» **PROBLEM TO WORK ON**
If a line in the records below contains the word "tile", copy it out.

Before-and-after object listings
##########

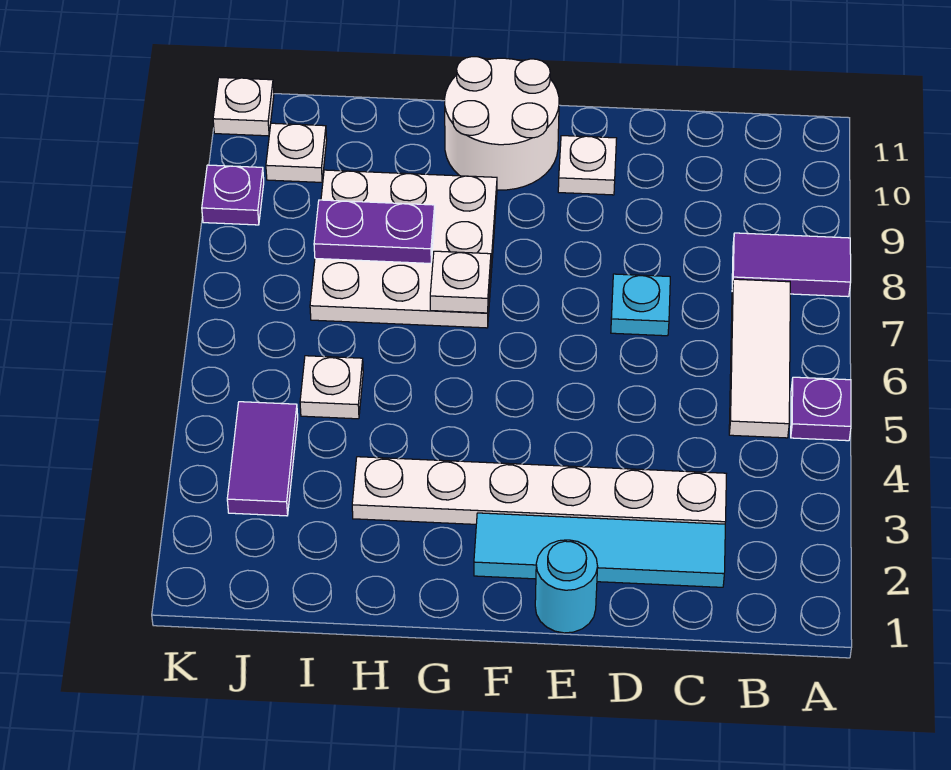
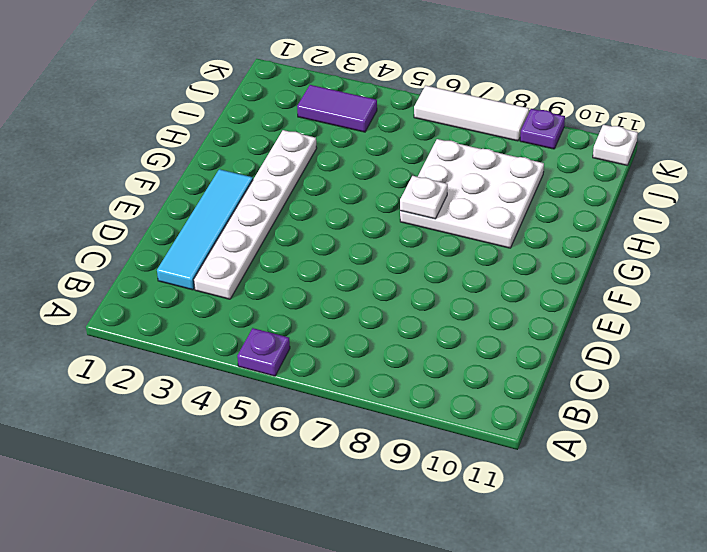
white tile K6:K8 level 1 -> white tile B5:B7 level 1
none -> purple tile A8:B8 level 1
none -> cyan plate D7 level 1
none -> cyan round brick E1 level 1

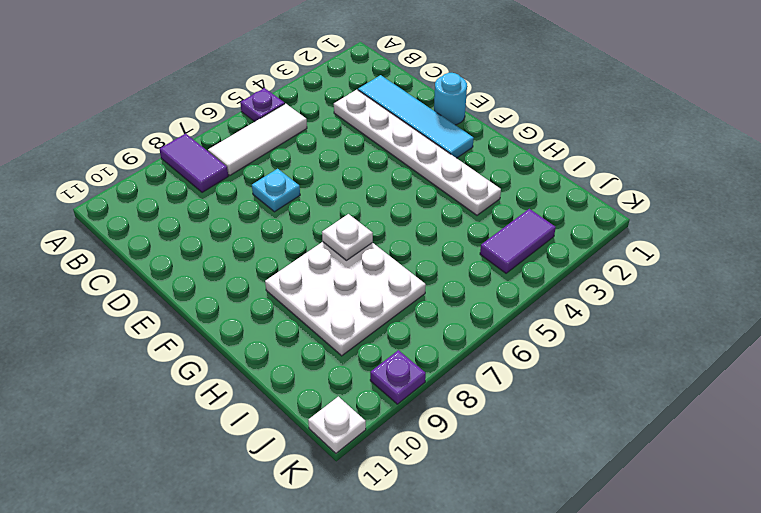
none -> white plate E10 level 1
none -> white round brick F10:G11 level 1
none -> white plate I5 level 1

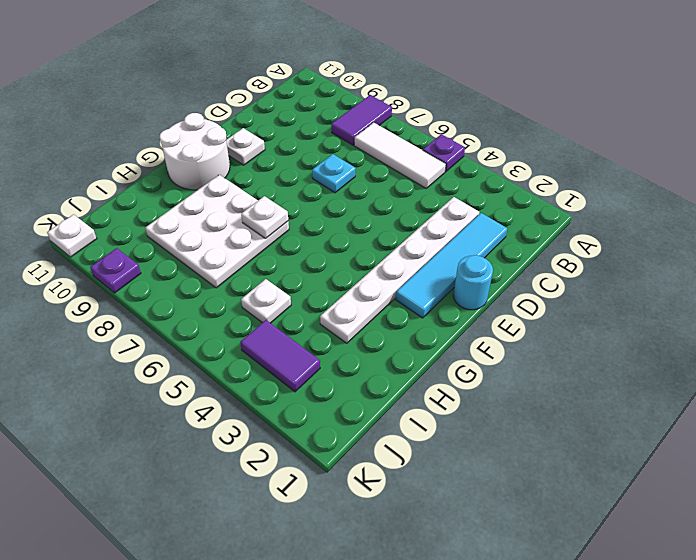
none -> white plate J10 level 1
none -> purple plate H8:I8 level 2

##########

» **SOLUTION TO THIS TASK**
white tile K6:K8 level 1 -> white tile B5:B7 level 1
none -> purple tile A8:B8 level 1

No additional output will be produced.